Given data –
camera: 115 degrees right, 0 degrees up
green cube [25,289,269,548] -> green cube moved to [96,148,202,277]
==
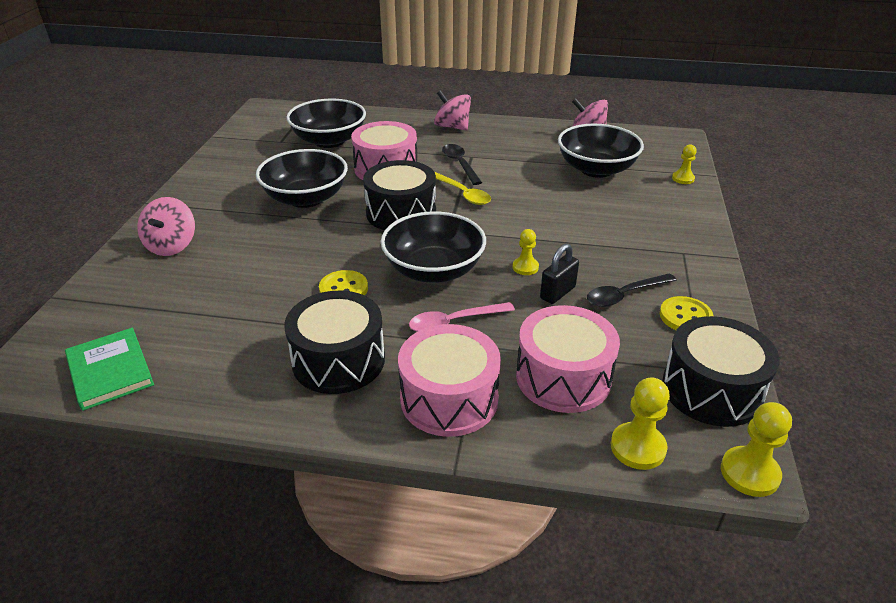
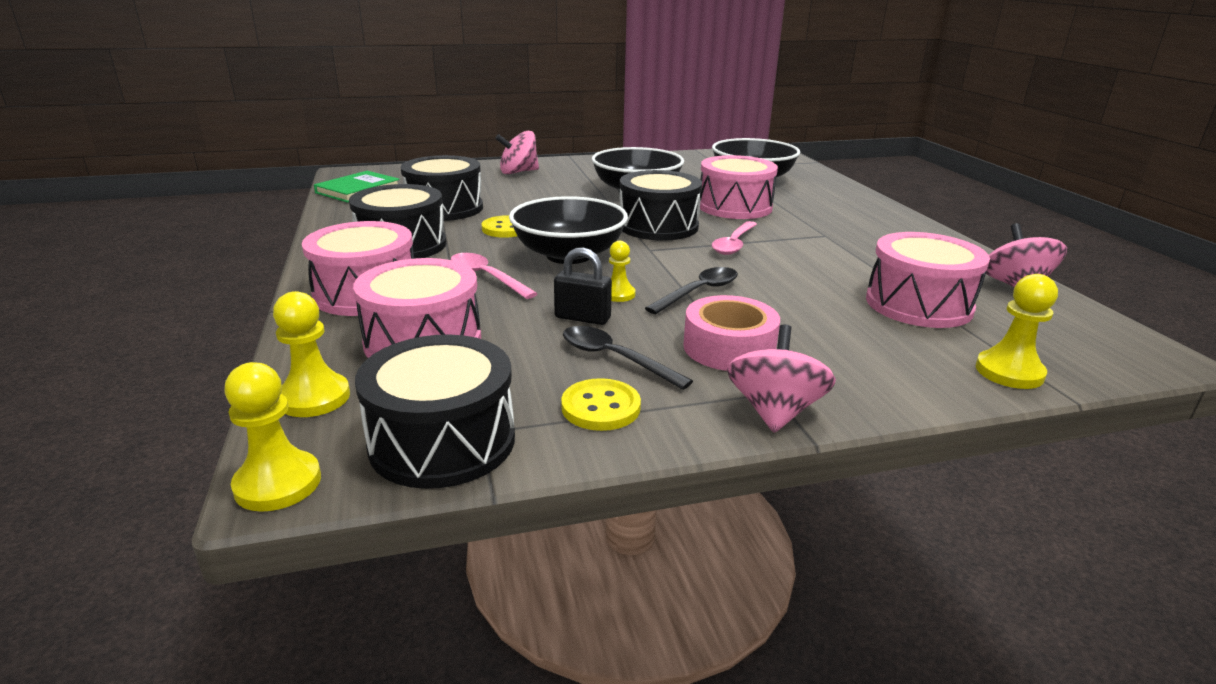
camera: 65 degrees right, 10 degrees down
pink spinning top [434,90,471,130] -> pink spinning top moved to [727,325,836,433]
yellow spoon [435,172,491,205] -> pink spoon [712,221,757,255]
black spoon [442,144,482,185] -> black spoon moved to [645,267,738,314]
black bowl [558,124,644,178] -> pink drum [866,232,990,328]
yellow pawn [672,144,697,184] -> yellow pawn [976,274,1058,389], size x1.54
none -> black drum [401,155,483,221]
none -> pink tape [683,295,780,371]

Exercise prompt – The lines needed are those in the data above that hold the string "yellow"; copy each of them.

Solution to this task –
yellow spoon [435,172,491,205] -> pink spoon [712,221,757,255]
yellow pawn [672,144,697,184] -> yellow pawn [976,274,1058,389], size x1.54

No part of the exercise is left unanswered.